Materials provided Block Start
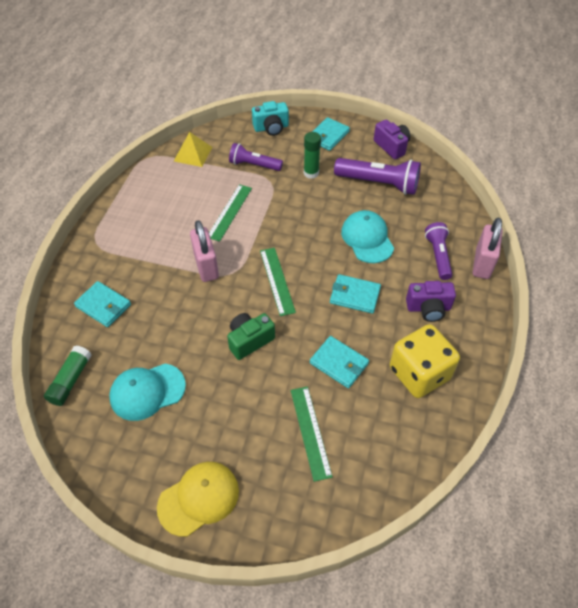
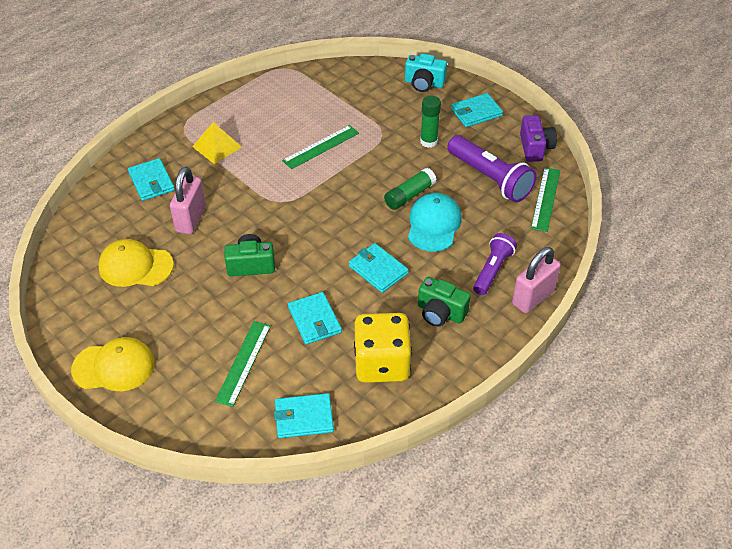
camera: 30 degrees right, 5 degrees down
green glue stick [44,346,92,406] -> green glue stick moved to [384,168,437,210]
turquoise cap [109,364,186,421] -> yellow cap [98,239,174,287]
yellow pyramid [174,132,212,167] -> yellow pyramid moved to [192,122,242,164]
pink padlock [190,220,219,282] -> pink padlock moved to [170,167,206,234]
purple flashlight [229,143,283,171] -> none
green ruler [260,248,296,316] -> green ruler moved to [531,167,560,232]
purple camera [406,281,456,322] -> green camera [418,277,471,327]
none -> turquoise wallet [274,393,334,438]

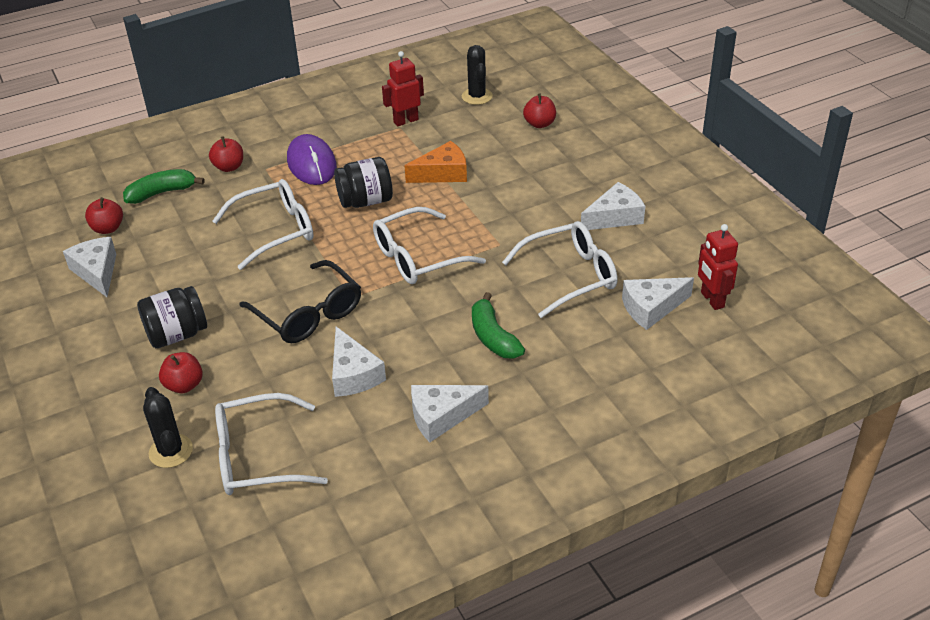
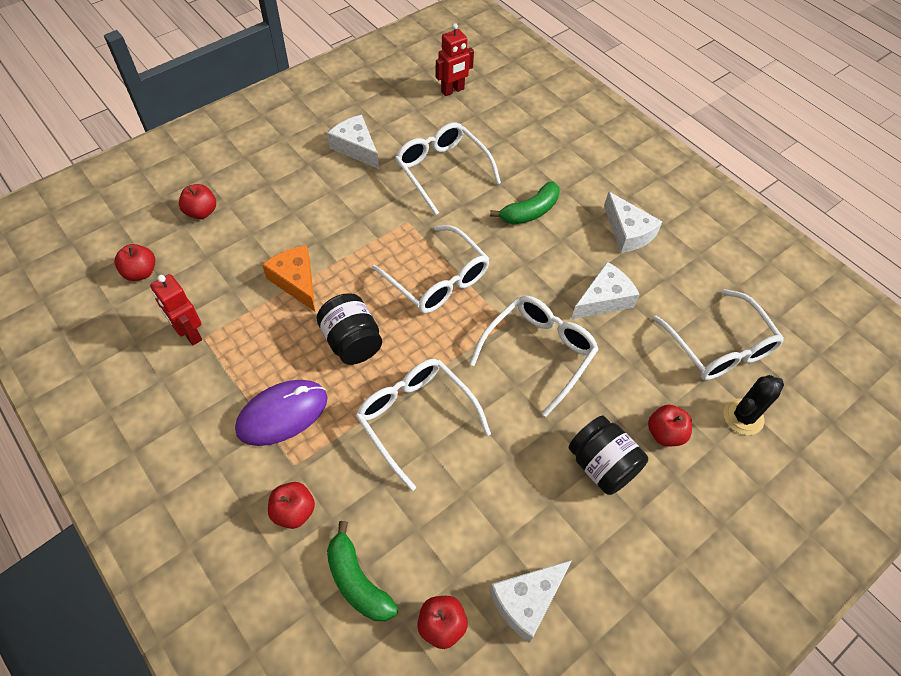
camera: 105 degrees left, 15 degrees up
black glasses [239,260,361,343] -> white glasses [469,296,599,417]
black cactus [462,45,493,105] -> red apple [114,244,155,281]
white cheese [622,277,694,330] -> none

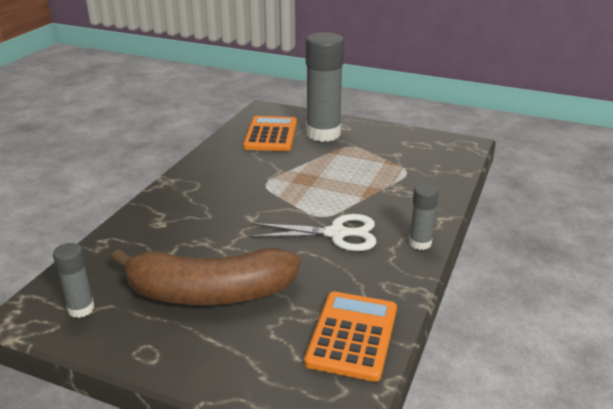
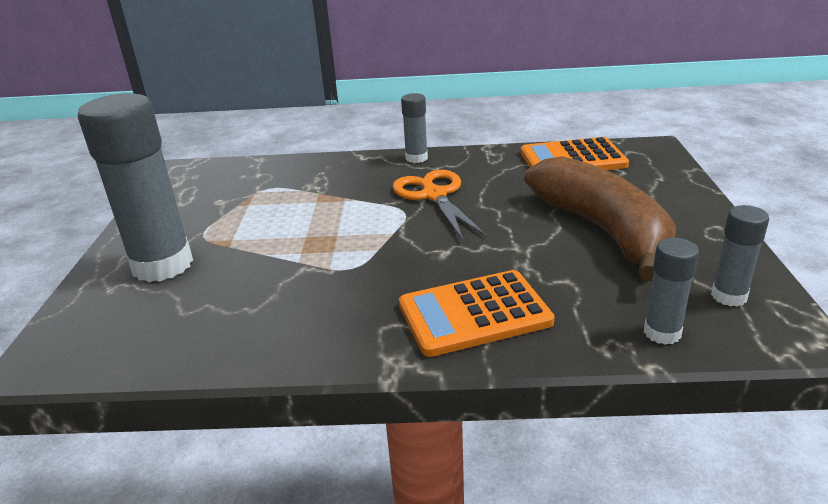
camera: 110 degrees left, 0 degrees up
orange calculator [243,116,297,151] -> orange calculator moved to [399,270,555,357]
white scissors [251,214,377,251] -> orange scissors [393,170,487,240]
none -> grey glue stick [644,238,699,345]

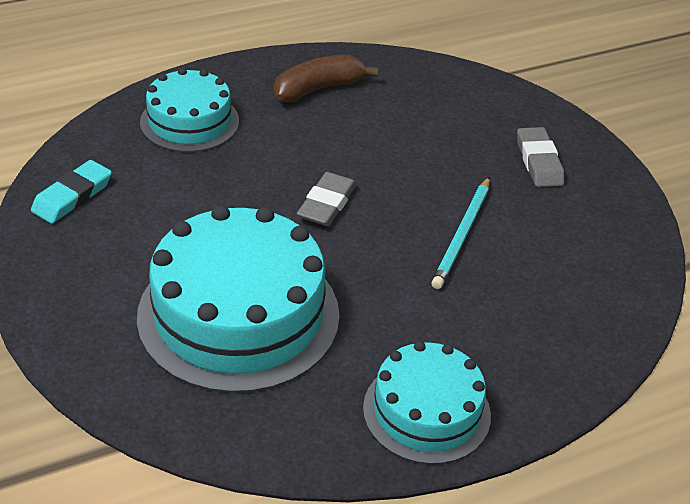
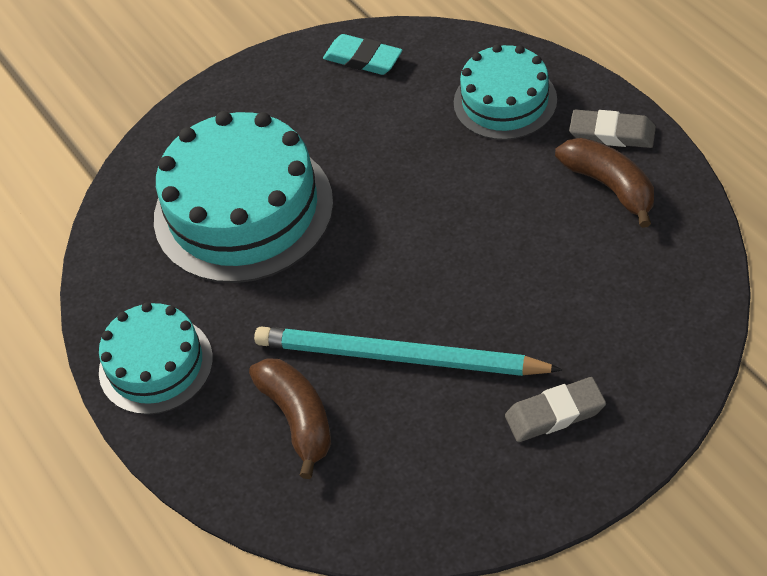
camera: 90 degrees right, 10 degrees up
grey eraser [297,172,357,226] -> grey eraser moved to [569,109,656,148]
turquoise pencil [431,177,490,289] -> turquoise pencil [254,326,563,376], size x1.61
none -> brown banana [249,358,331,479]

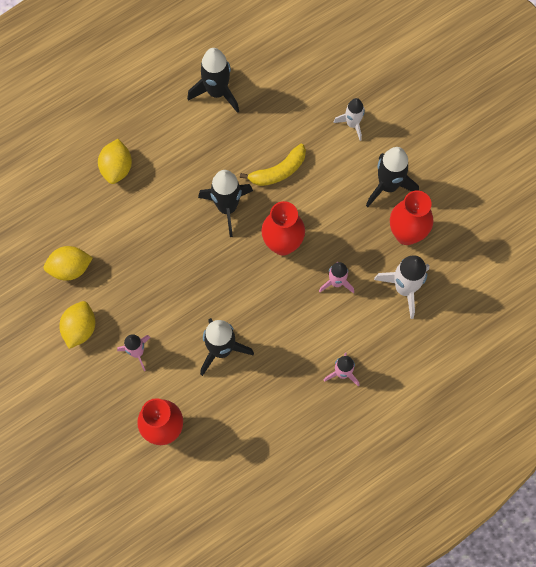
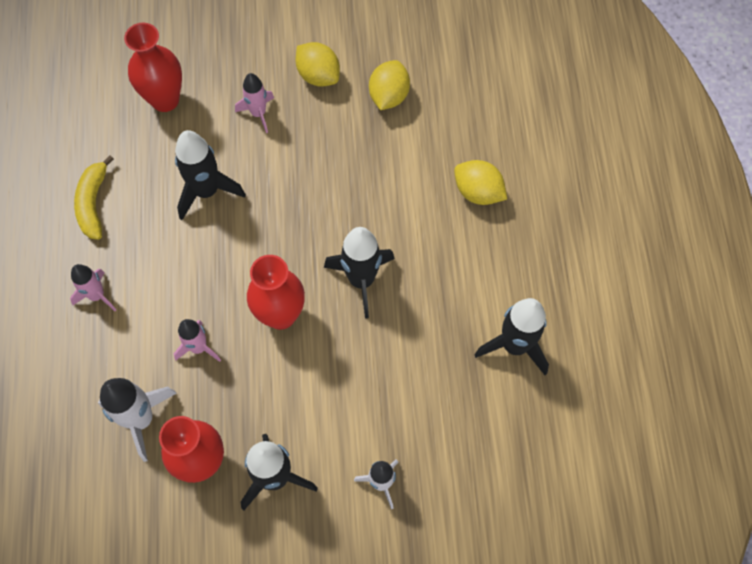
camera: 120 degrees right, 5 degrees down
yellow banana [240,144,306,186] -> yellow banana moved to [74,155,114,240]

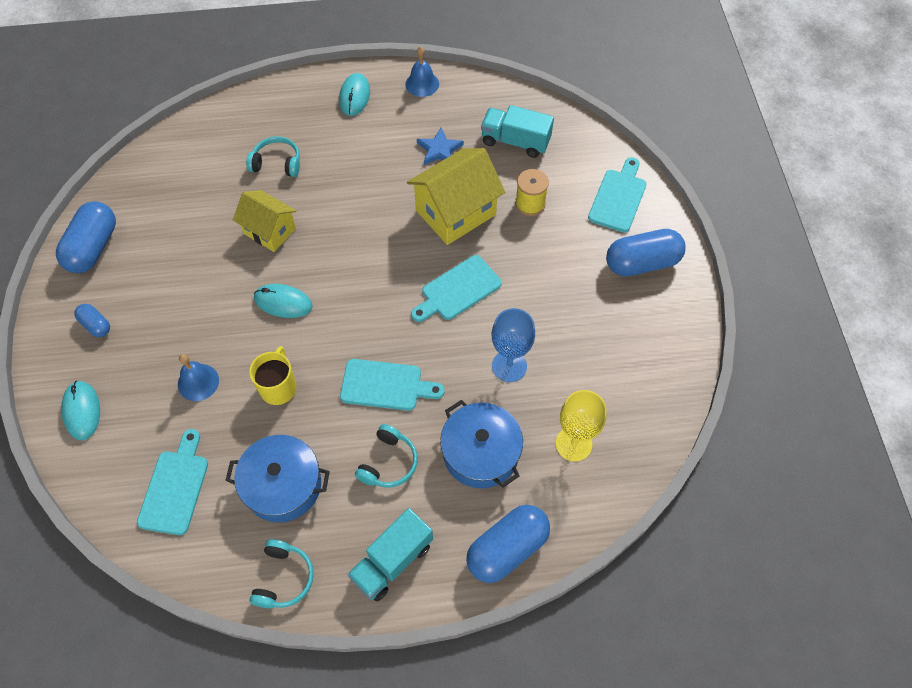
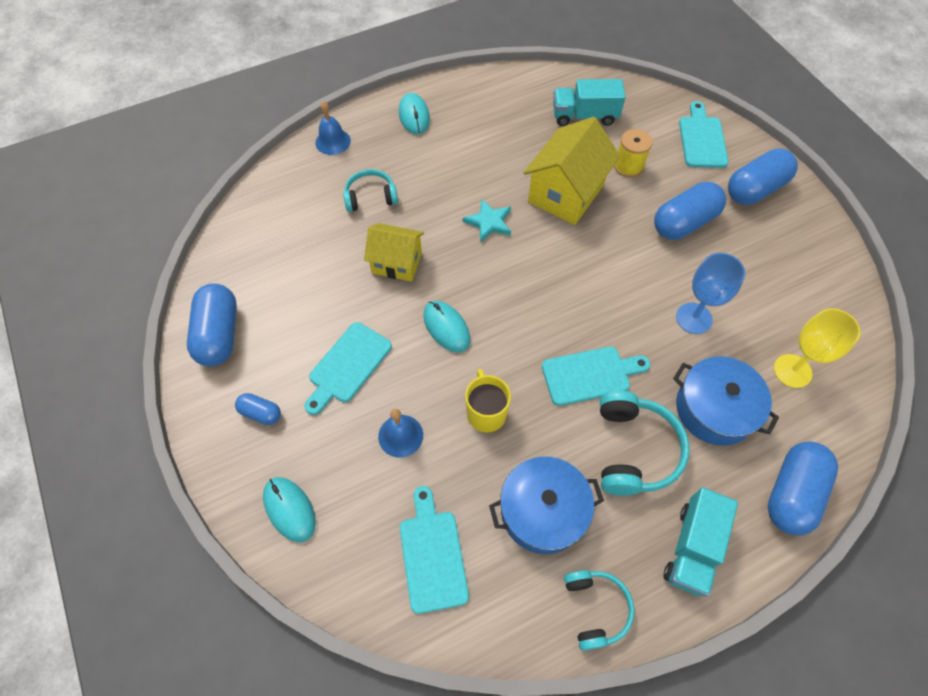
camera: 20 degrees left, 0 degrees up
turquoise mouse [254,284,312,318] -> turquoise mouse turned 60 degrees clockwise [423,301,470,352]
turquoise headphones [355,424,418,488] -> turquoise headphones [600,391,690,496], size x1.54
blue bell [405,46,439,97] -> blue bell moved to [315,101,351,155]
turquoise cutting board [411,255,502,322] -> turquoise cutting board moved to [304,322,392,415]
blue star [417,128,464,165] -> none
none -> turquoise star [463,199,511,242]
none -> blue capsule [654,182,726,240]

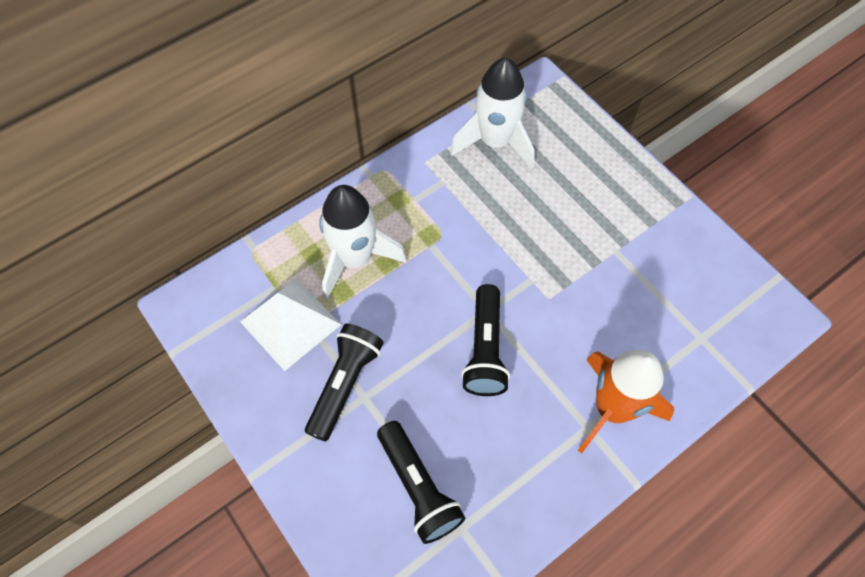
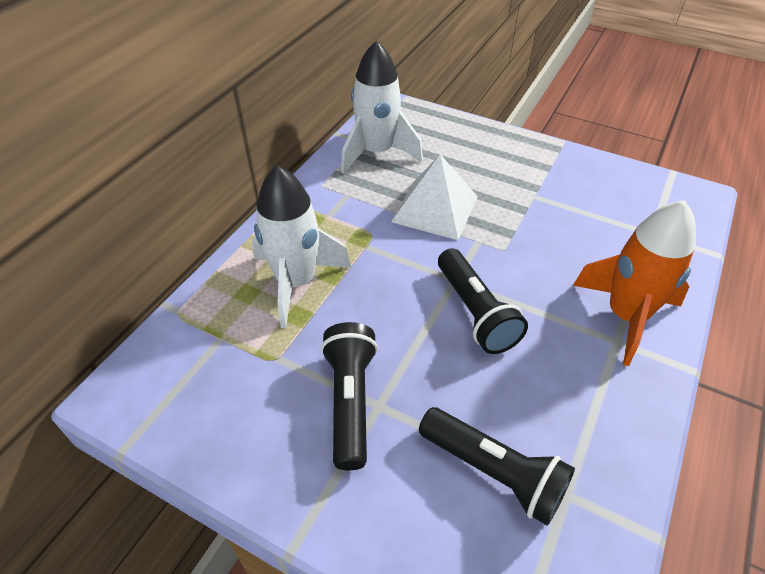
camera: 25 degrees left, 15 degrees down
white pyramid [240,278,341,371] -> white pyramid moved to [391,154,478,240]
Materials provided Block End
• _About this exercise_
All entries should be restated word for word; no images belong in the copy.

• _Answer to this problem_
camera: 30 degrees right, 5 degrees down
green glue stick [44,346,92,406] -> green glue stick moved to [384,168,437,210]
turquoise cap [109,364,186,421] -> yellow cap [98,239,174,287]
yellow pyramid [174,132,212,167] -> yellow pyramid moved to [192,122,242,164]
pink padlock [190,220,219,282] -> pink padlock moved to [170,167,206,234]
purple flashlight [229,143,283,171] -> none
green ruler [260,248,296,316] -> green ruler moved to [531,167,560,232]
purple camera [406,281,456,322] -> green camera [418,277,471,327]
none -> turquoise wallet [274,393,334,438]

camera: 105 degrees left, 15 degrees up
black glasses [239,260,361,343] -> white glasses [469,296,599,417]
black cactus [462,45,493,105] -> red apple [114,244,155,281]
white cheese [622,277,694,330] -> none

camera: 110 degrees left, 0 degrees up
orange calculator [243,116,297,151] -> orange calculator moved to [399,270,555,357]
white scissors [251,214,377,251] -> orange scissors [393,170,487,240]
none -> grey glue stick [644,238,699,345]

camera: 90 degrees right, 10 degrees up
grey eraser [297,172,357,226] -> grey eraser moved to [569,109,656,148]
turquoise pencil [431,177,490,289] -> turquoise pencil [254,326,563,376], size x1.61
none -> brown banana [249,358,331,479]

camera: 120 degrees right, 5 degrees down
yellow banana [240,144,306,186] -> yellow banana moved to [74,155,114,240]

camera: 20 degrees left, 0 degrees up
turquoise mouse [254,284,312,318] -> turquoise mouse turned 60 degrees clockwise [423,301,470,352]
turquoise headphones [355,424,418,488] -> turquoise headphones [600,391,690,496], size x1.54
blue bell [405,46,439,97] -> blue bell moved to [315,101,351,155]
turquoise cutting board [411,255,502,322] -> turquoise cutting board moved to [304,322,392,415]
blue star [417,128,464,165] -> none
none -> turquoise star [463,199,511,242]
none -> blue capsule [654,182,726,240]

camera: 25 degrees left, 15 degrees down
white pyramid [240,278,341,371] -> white pyramid moved to [391,154,478,240]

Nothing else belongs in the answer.